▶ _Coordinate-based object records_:
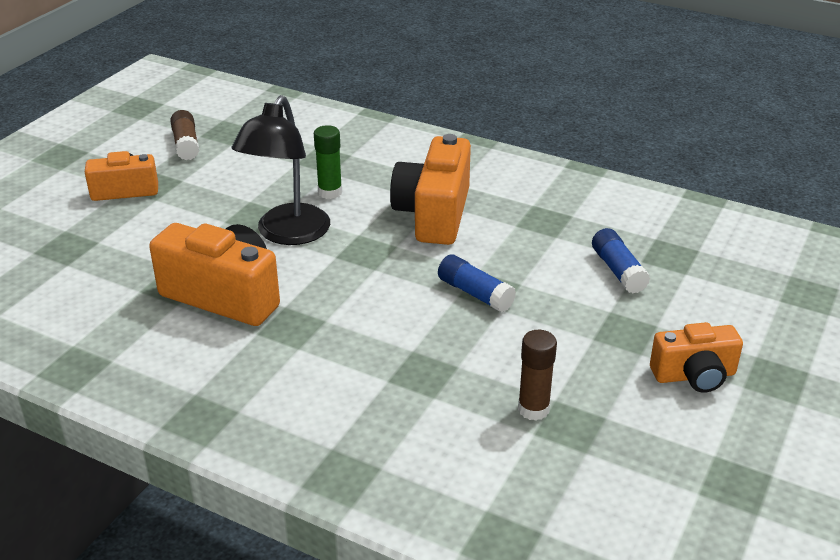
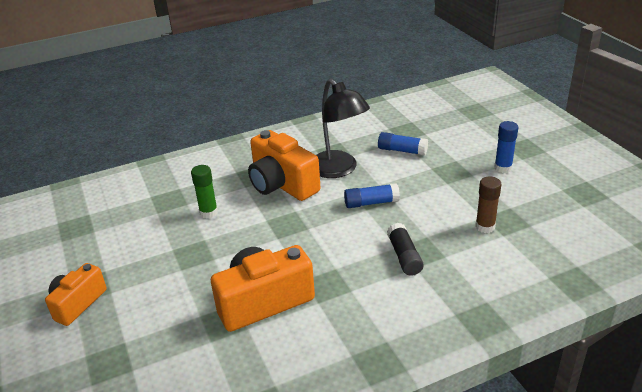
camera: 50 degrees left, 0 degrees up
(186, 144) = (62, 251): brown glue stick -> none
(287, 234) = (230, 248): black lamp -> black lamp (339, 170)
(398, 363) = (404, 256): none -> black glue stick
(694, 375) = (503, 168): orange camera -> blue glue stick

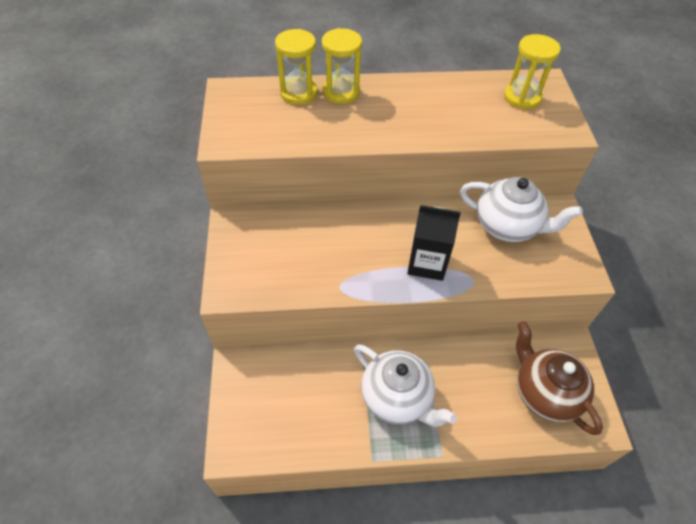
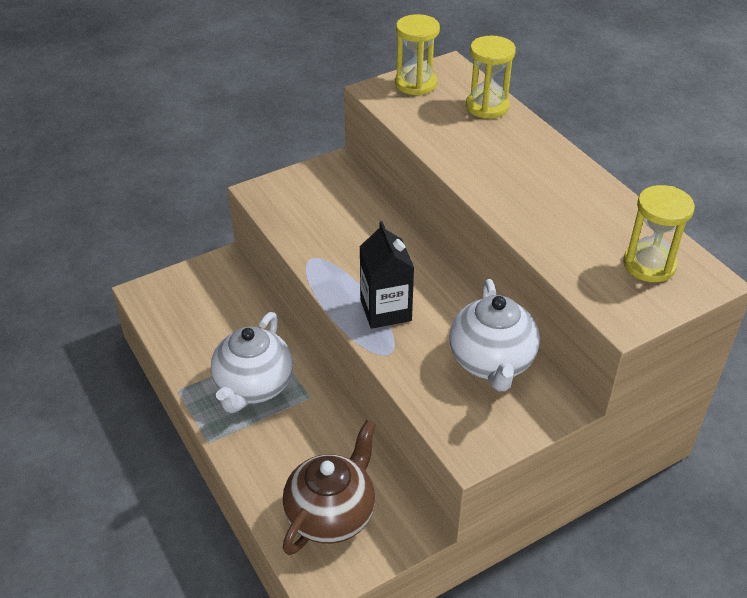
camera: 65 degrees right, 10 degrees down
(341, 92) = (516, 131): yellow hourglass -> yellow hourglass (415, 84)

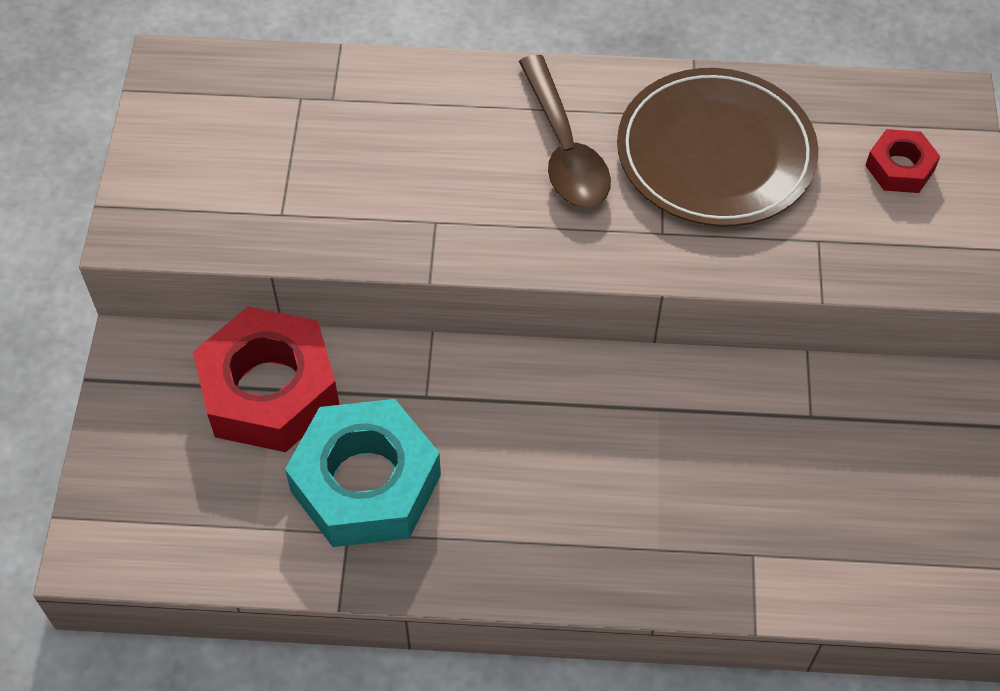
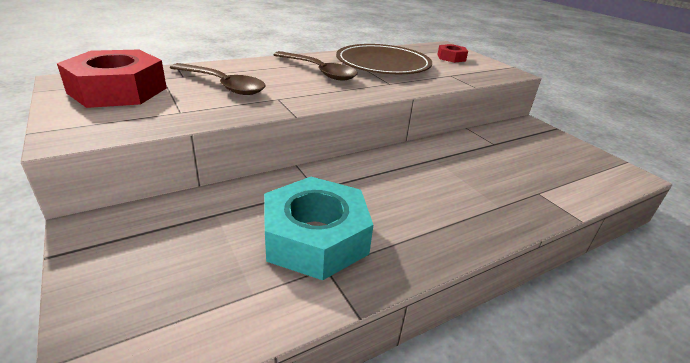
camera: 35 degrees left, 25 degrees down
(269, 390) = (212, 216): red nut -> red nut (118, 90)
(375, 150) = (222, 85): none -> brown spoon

▶ _Problem description_: Go back to the entries above and restate word for word every line from the first through the one that contains "camera: 65 degrees right, 10 degrees down", leaving the pictures behind.

▶ _Task result_:
camera: 50 degrees left, 0 degrees up
(186, 144) = (62, 251): brown glue stick -> none
(287, 234) = (230, 248): black lamp -> black lamp (339, 170)
(398, 363) = (404, 256): none -> black glue stick
(694, 375) = (503, 168): orange camera -> blue glue stick

camera: 65 degrees right, 10 degrees down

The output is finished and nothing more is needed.